START Material for this task
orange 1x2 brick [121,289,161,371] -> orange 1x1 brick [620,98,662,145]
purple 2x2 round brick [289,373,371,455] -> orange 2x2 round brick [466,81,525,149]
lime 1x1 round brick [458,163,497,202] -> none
END Material for this task
START Material for this task
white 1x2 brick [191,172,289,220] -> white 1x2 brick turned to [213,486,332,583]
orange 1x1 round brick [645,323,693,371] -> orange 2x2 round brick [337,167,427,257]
END Material for this task
#### What is being asked
Take from the material above the lines running from the one with "orange 1x2 brick" through the one with "lime 1x1 round", and repeat them exactly, with nothing else.

#### Response below
orange 1x2 brick [121,289,161,371] -> orange 1x1 brick [620,98,662,145]
purple 2x2 round brick [289,373,371,455] -> orange 2x2 round brick [466,81,525,149]
lime 1x1 round brick [458,163,497,202] -> none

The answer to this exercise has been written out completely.